--- Dataset extract Enclosed Below ---

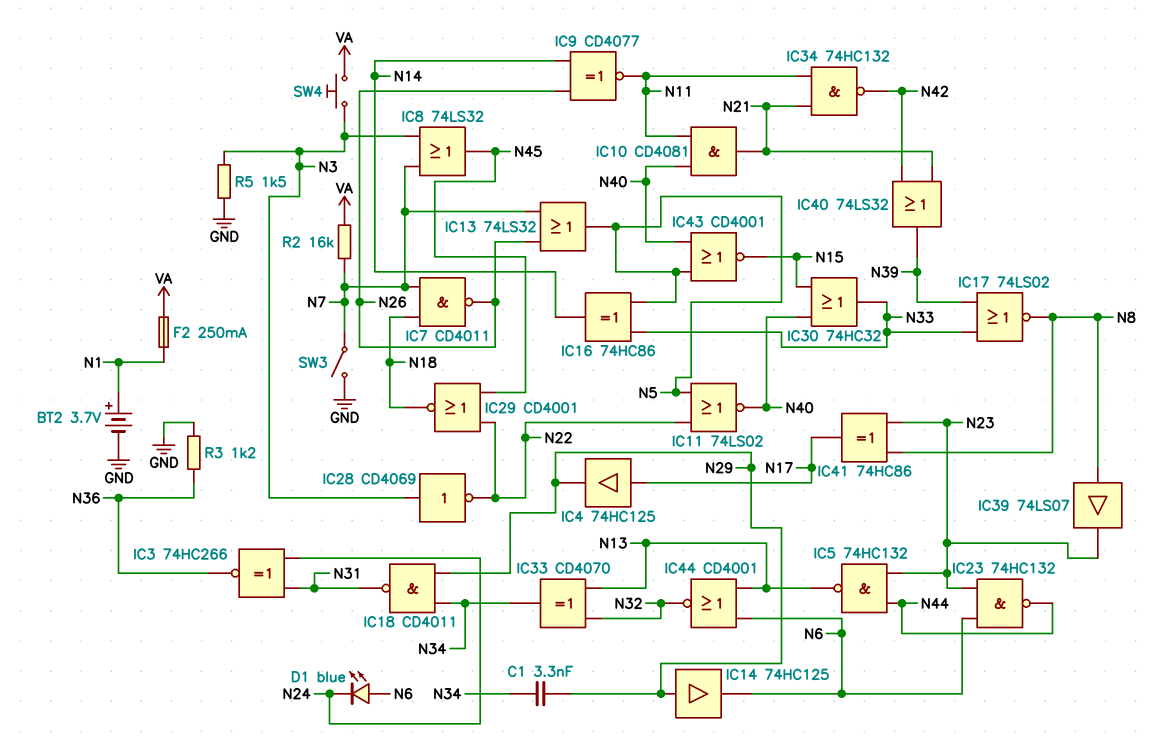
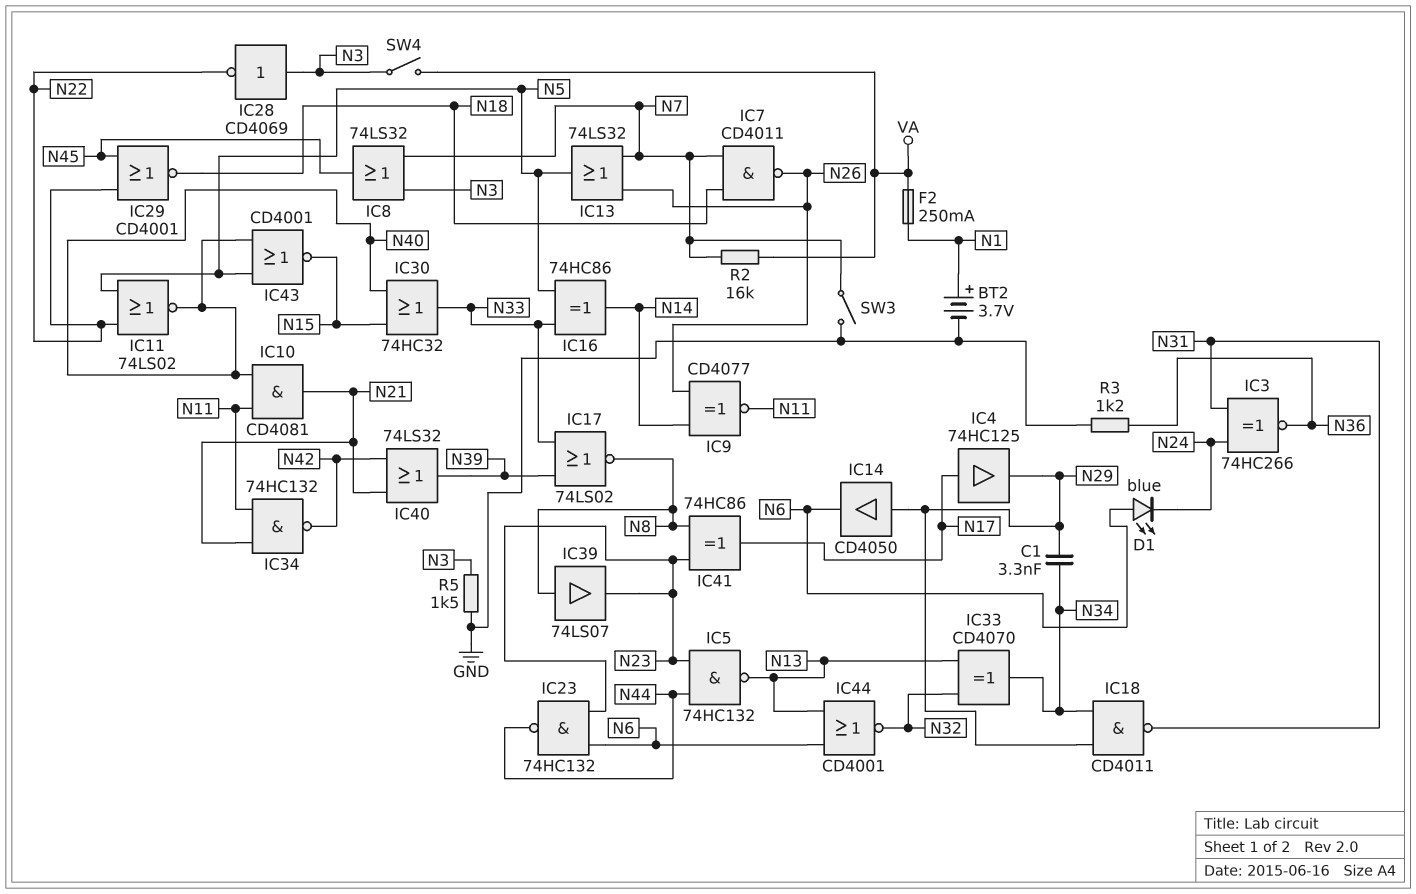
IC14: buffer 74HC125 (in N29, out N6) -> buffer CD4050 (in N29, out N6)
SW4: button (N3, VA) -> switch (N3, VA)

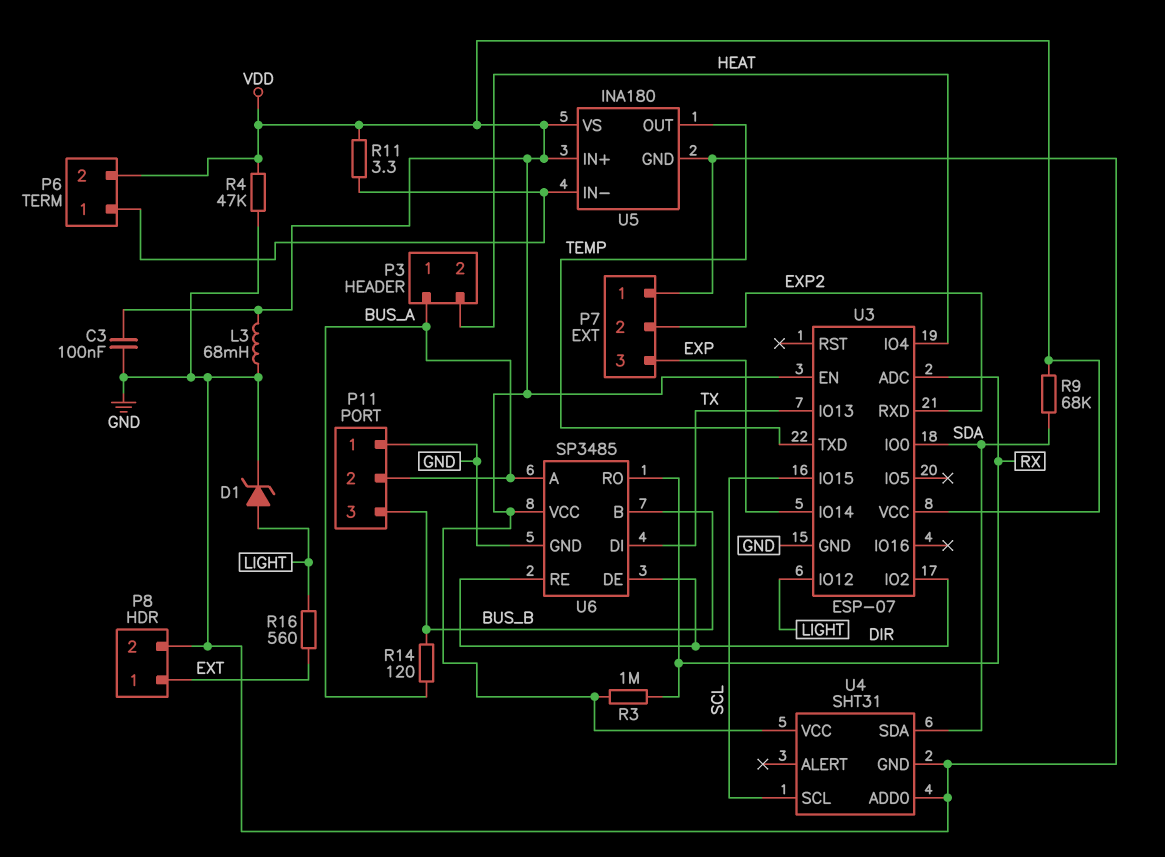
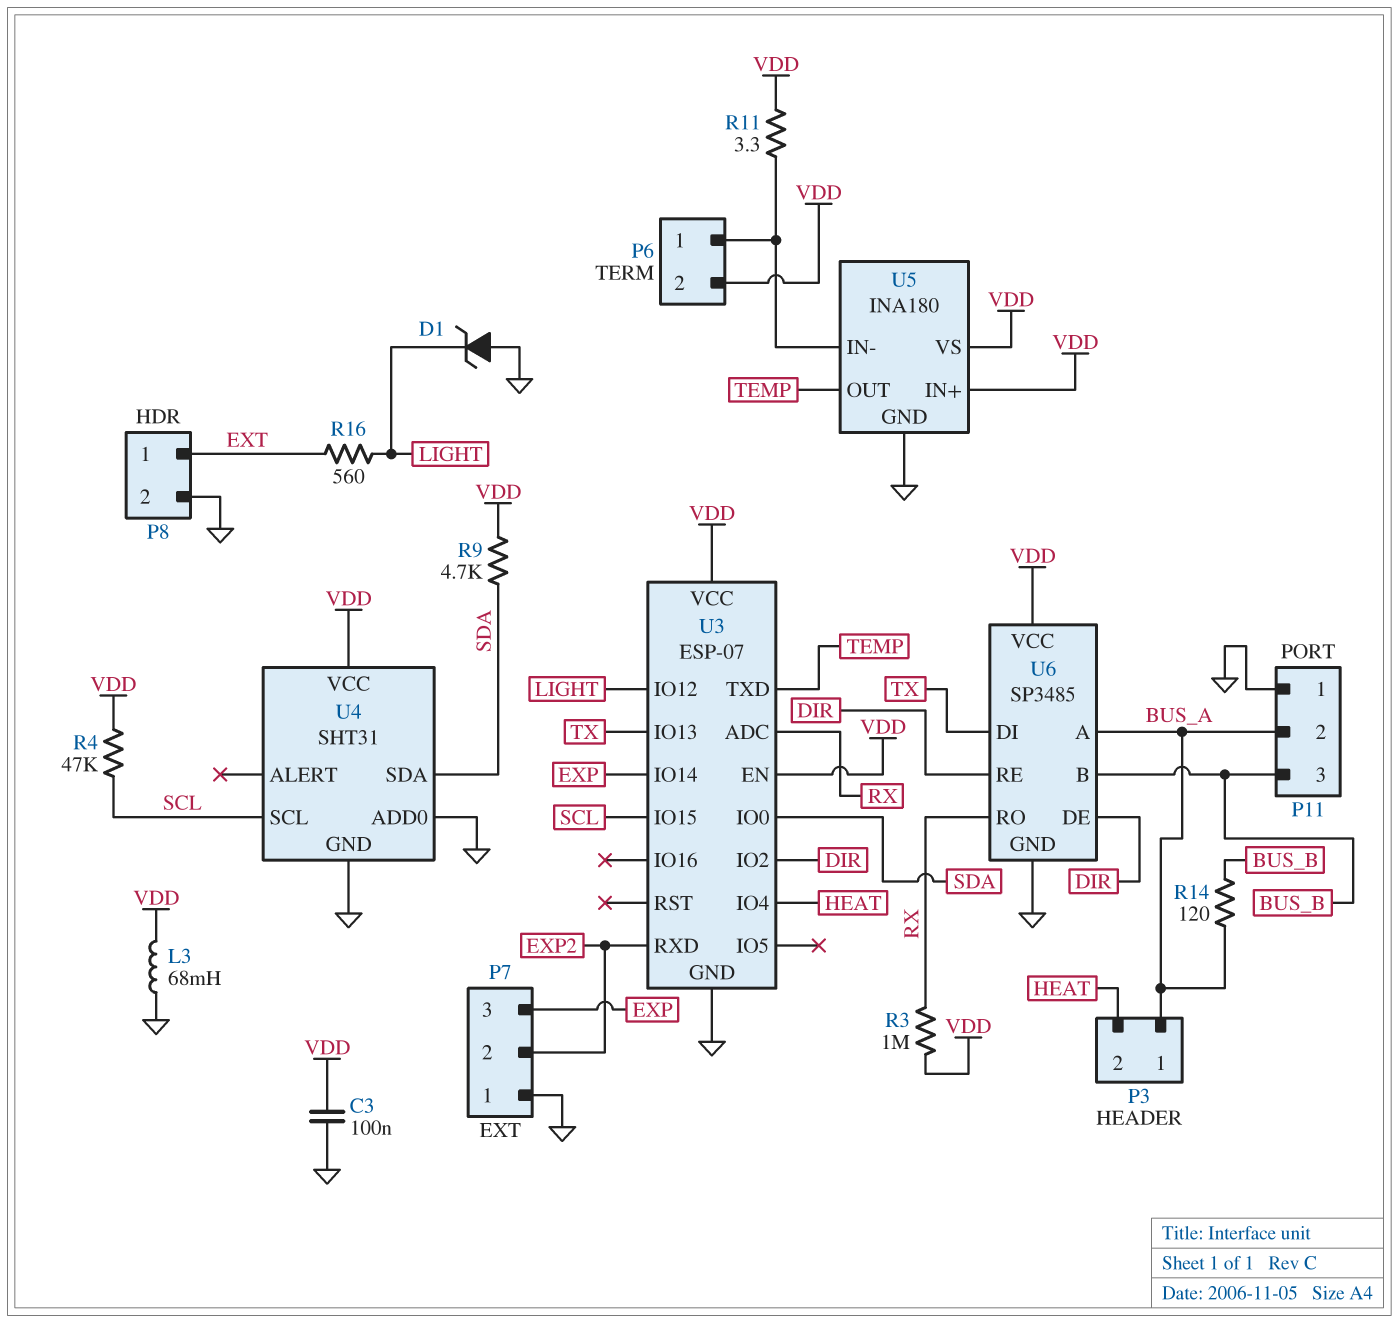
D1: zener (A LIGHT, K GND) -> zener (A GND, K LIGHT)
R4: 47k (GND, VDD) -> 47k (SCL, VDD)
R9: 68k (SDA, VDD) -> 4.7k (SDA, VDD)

--- End of Enclosed Dataset extract ---

_What to produce_.
Copy out each record shown above without alteration, skipping any picture.

_Answer to the problem_.
IC14: buffer 74HC125 (in N29, out N6) -> buffer CD4050 (in N29, out N6)
SW4: button (N3, VA) -> switch (N3, VA)

D1: zener (A LIGHT, K GND) -> zener (A GND, K LIGHT)
R4: 47k (GND, VDD) -> 47k (SCL, VDD)
R9: 68k (SDA, VDD) -> 4.7k (SDA, VDD)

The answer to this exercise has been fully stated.